[start of Provided material]

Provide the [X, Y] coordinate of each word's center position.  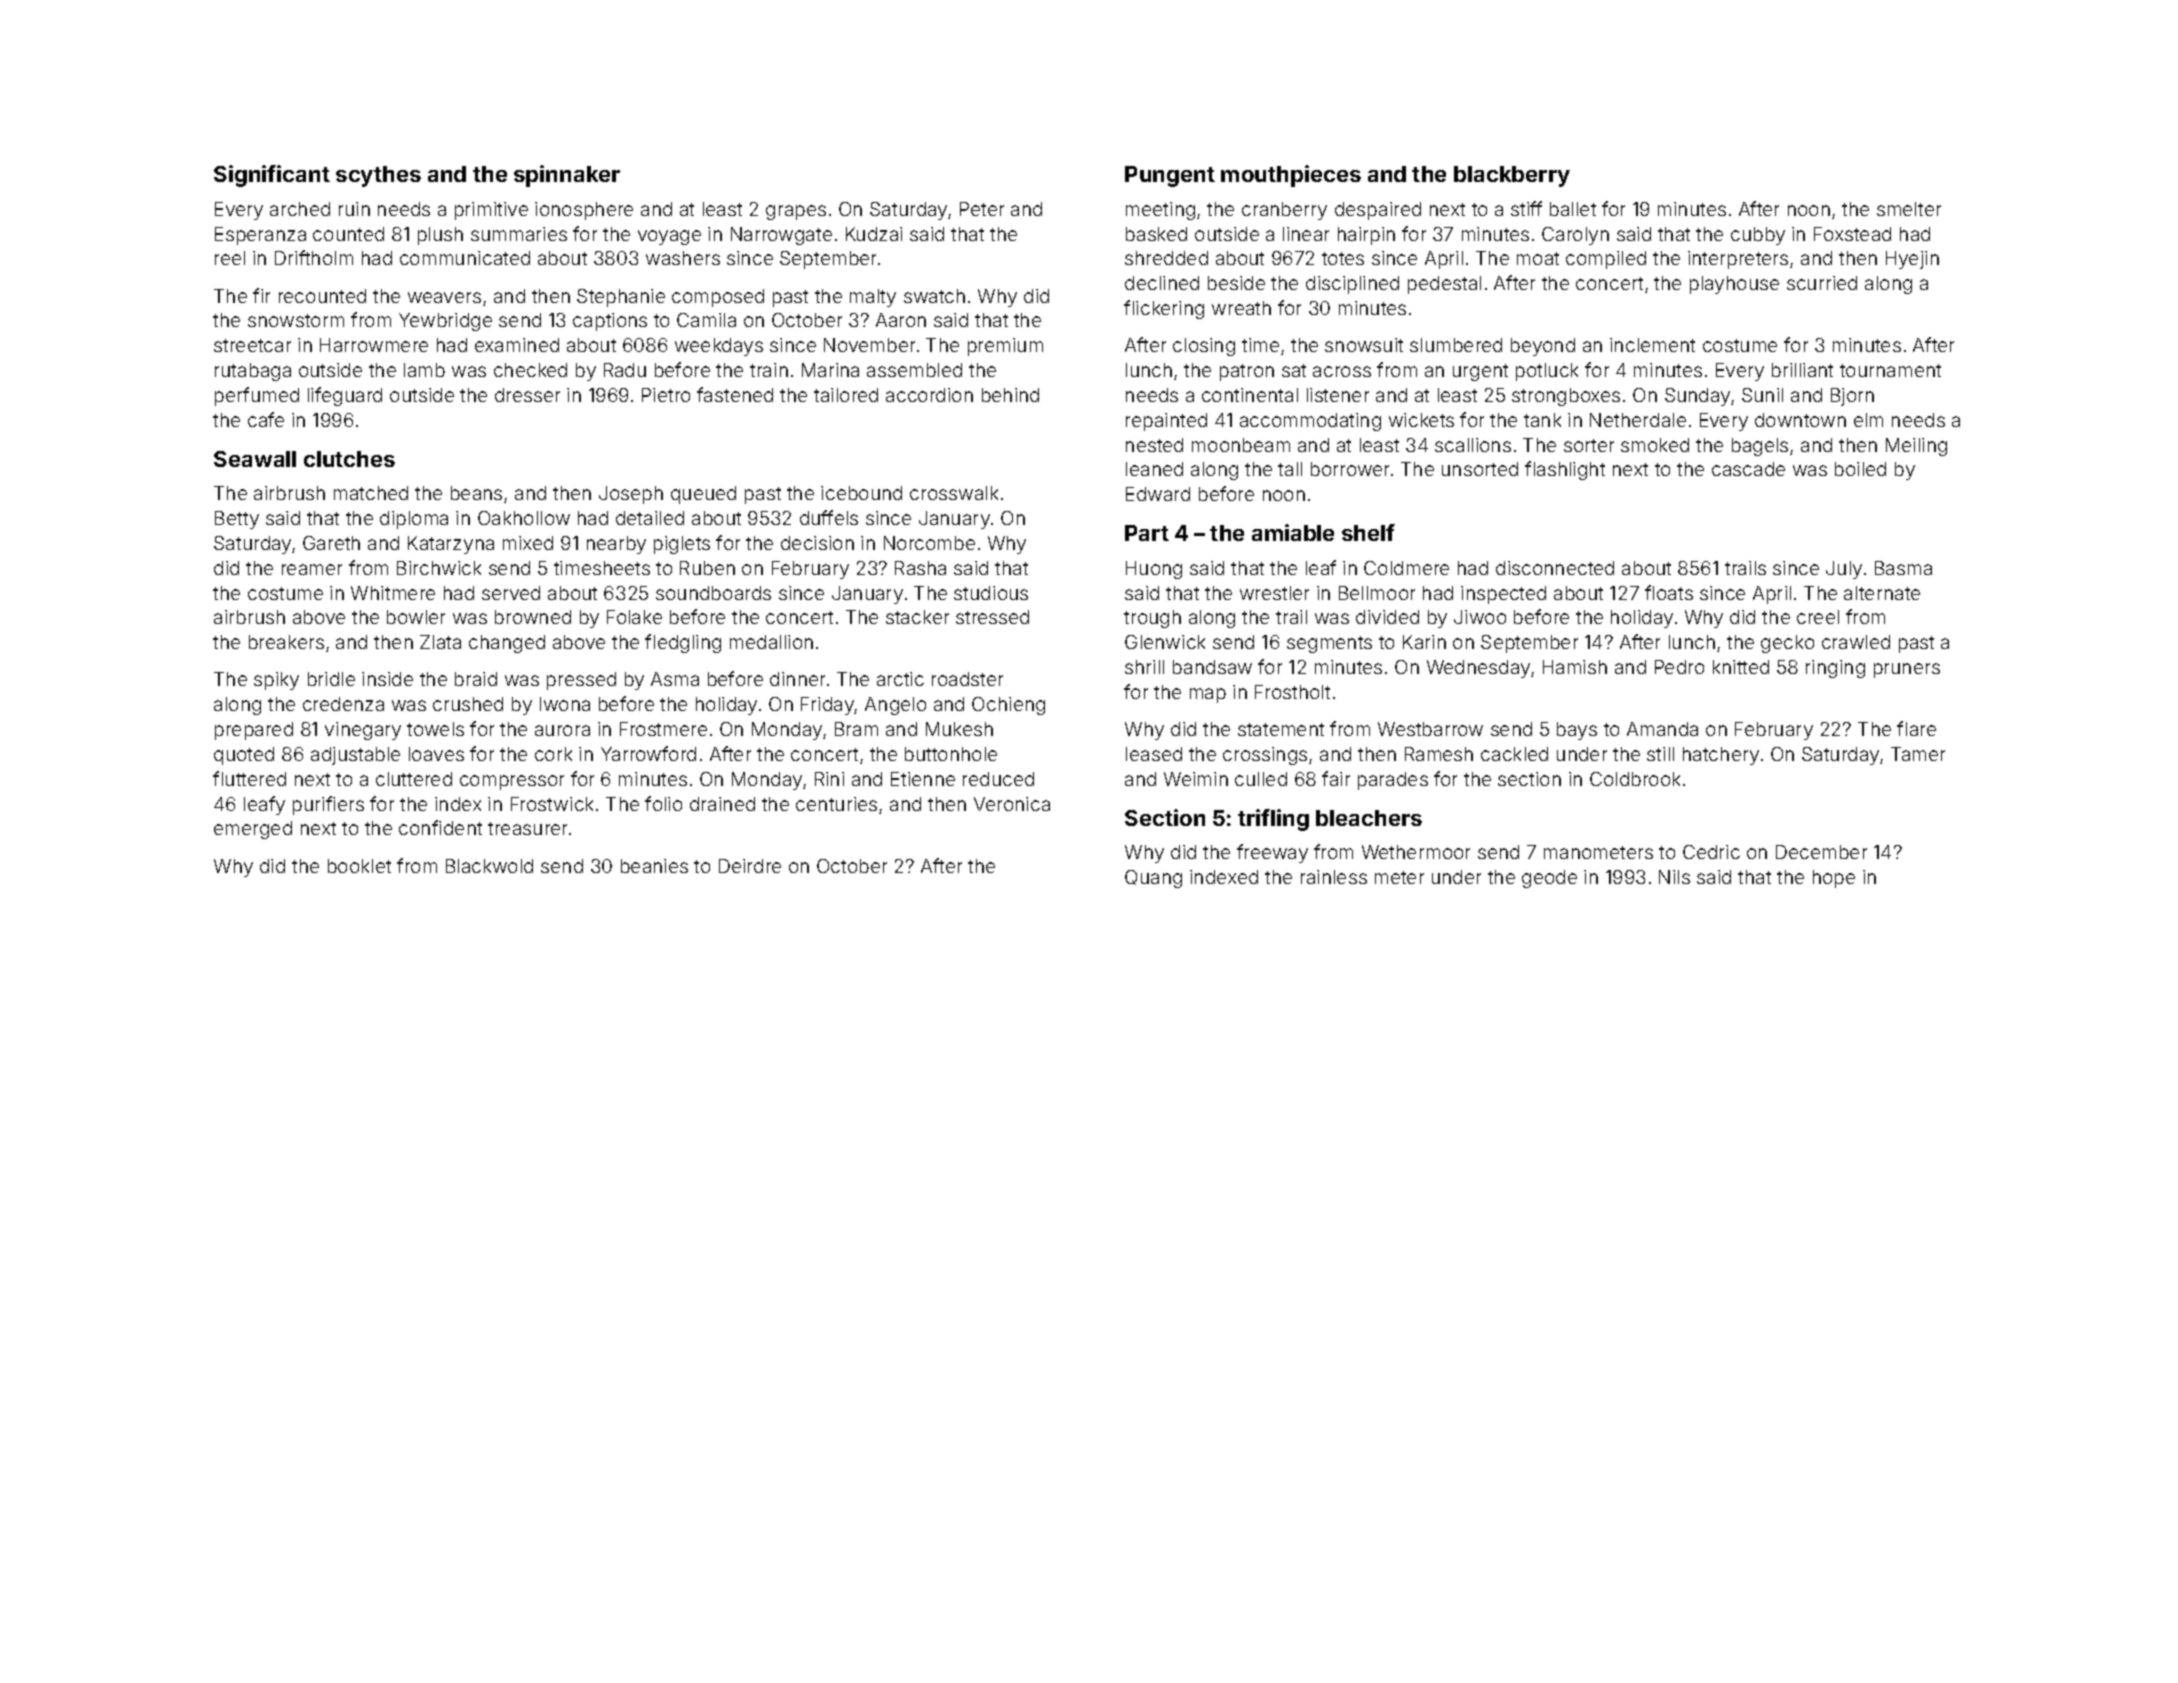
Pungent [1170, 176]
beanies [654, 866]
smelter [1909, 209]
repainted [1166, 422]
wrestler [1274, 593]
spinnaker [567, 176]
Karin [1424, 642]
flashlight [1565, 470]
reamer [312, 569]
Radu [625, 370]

[end of Provided material]
[start of Provided material]

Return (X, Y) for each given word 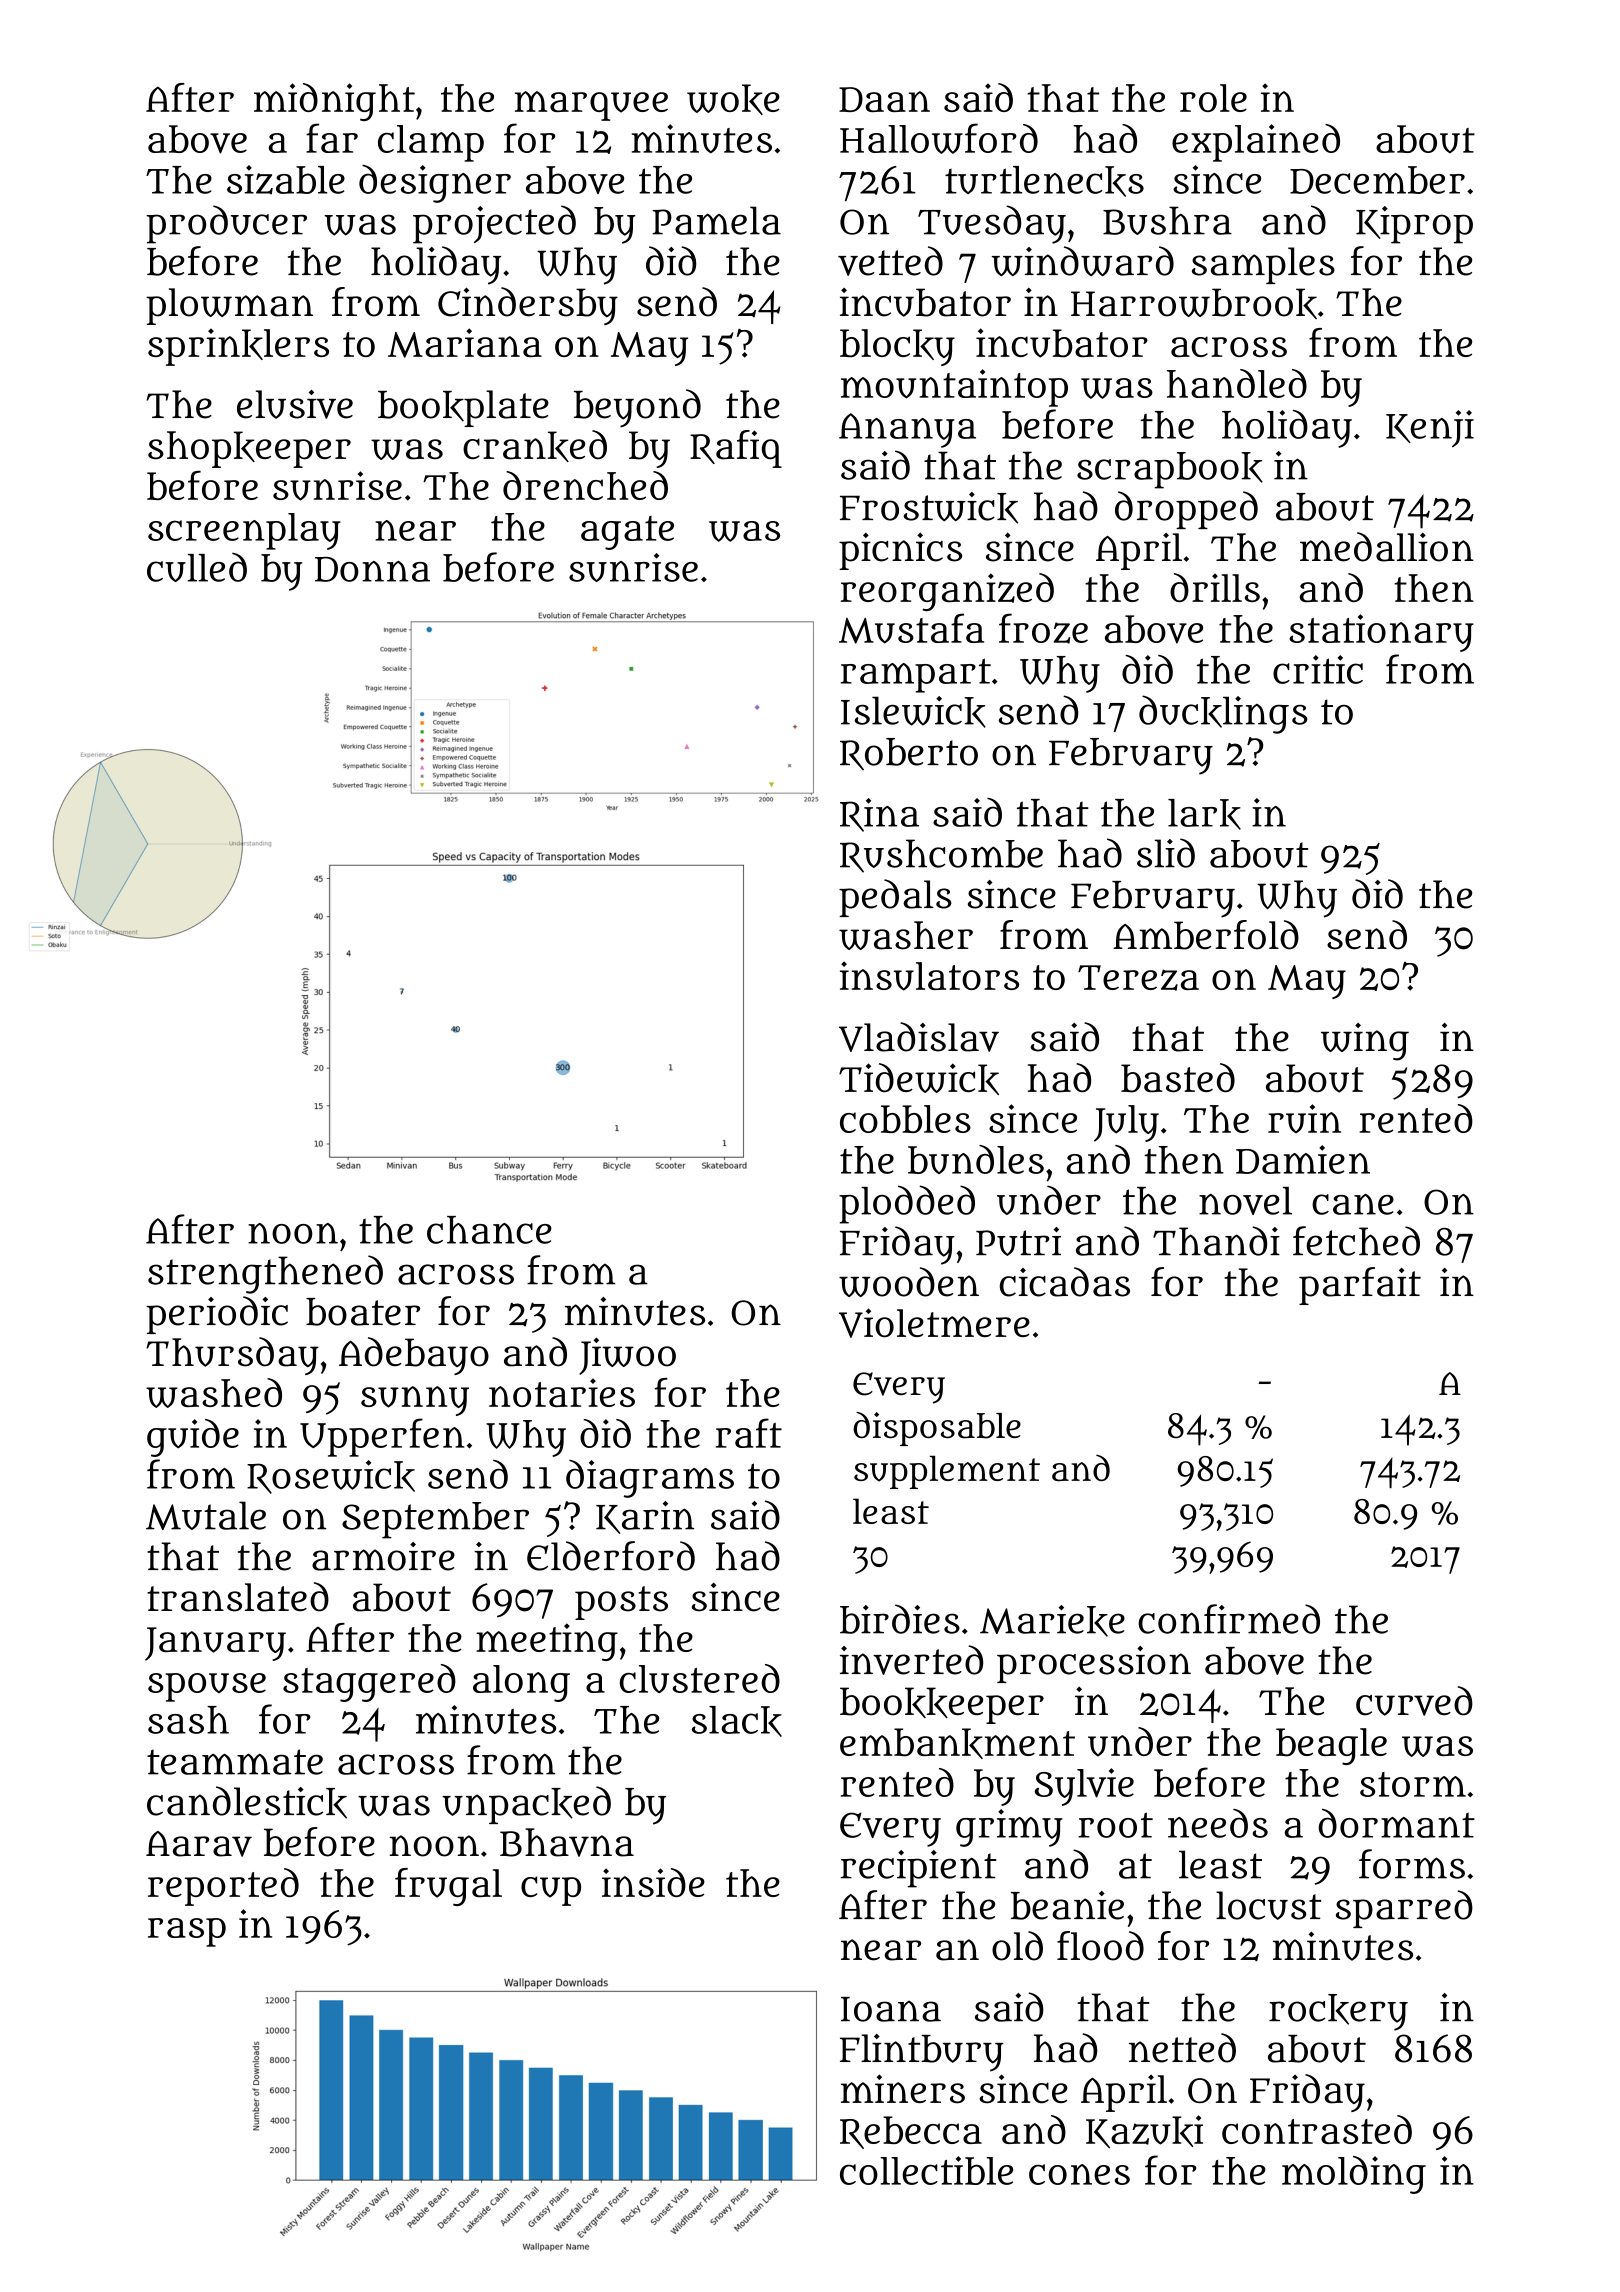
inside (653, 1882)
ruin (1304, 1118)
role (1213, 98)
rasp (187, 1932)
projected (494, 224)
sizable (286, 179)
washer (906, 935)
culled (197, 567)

[end of Provided material]

■ Written request: Please repeat word for word the records between the line holding "Provide the [X, Y]" and the line holding "Radu [625, 370]", inclusive. Leave the picture out of your answer.

■ Solution below:
Provide the [X, Y] coordinate of each word's center position.  
Pungent [1170, 176]
beanies [654, 866]
smelter [1909, 209]
repainted [1166, 422]
wrestler [1274, 593]
spinnaker [567, 176]
Karin [1424, 642]
flashlight [1565, 470]
reamer [312, 569]
Radu [625, 370]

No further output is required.